[Items listed in a dataset]
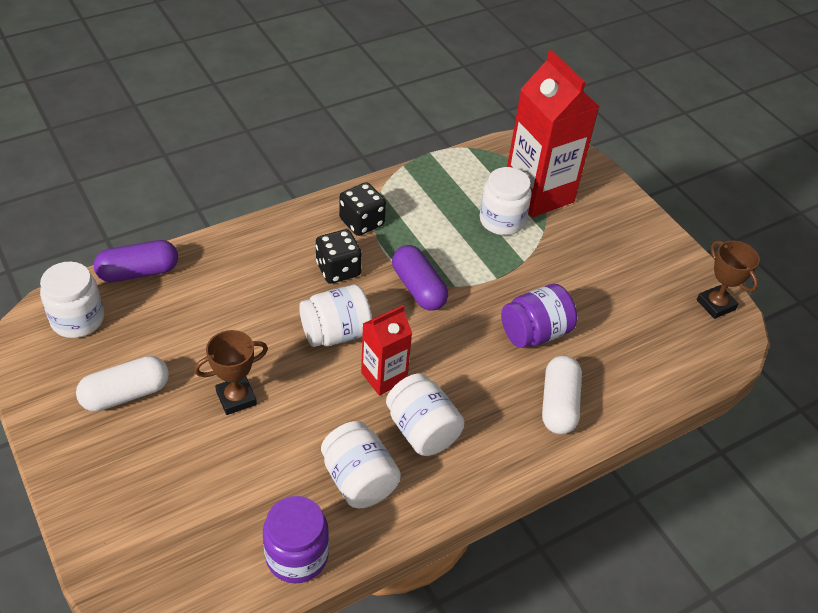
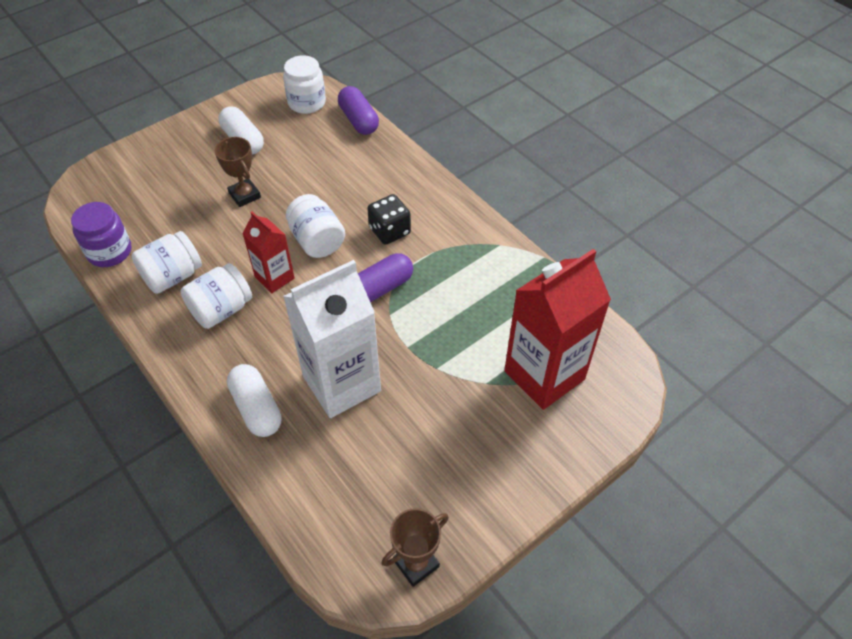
camera: 85 degrees right, 5 degrees up
(362, 222) = (453, 238): black dice -> none
(502, 221) = (490, 345): white jar -> none
(535, 333) = (341, 383): purple jar -> white carton
(558, 404) = (256, 408): white capsule -> white capsule turned 60 degrees clockwise

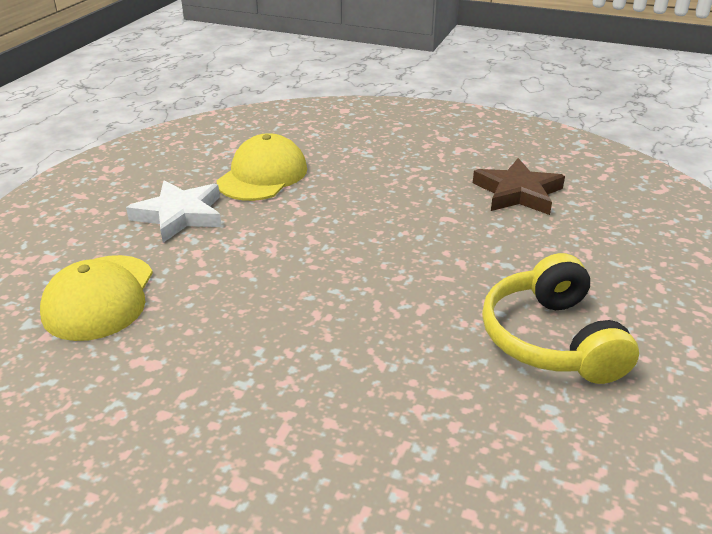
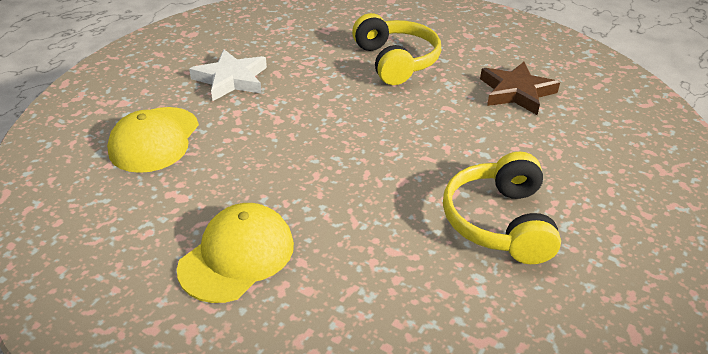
camera: 10 degrees right, 5 degrees up
(262, 175) = (306, 52): yellow cap -> yellow cap (237, 256)
(371, 174) = (396, 61): none -> yellow headphones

[What you need to do]
With all pictures omitted, return exactly the lines from the one containing "(362, 222) = (453, 238): black dice -> none" through the end of the entries above.

[Problem solution]
(362, 222) = (453, 238): black dice -> none
(502, 221) = (490, 345): white jar -> none
(535, 333) = (341, 383): purple jar -> white carton
(558, 404) = (256, 408): white capsule -> white capsule turned 60 degrees clockwise

camera: 10 degrees right, 5 degrees up
(262, 175) = (306, 52): yellow cap -> yellow cap (237, 256)
(371, 174) = (396, 61): none -> yellow headphones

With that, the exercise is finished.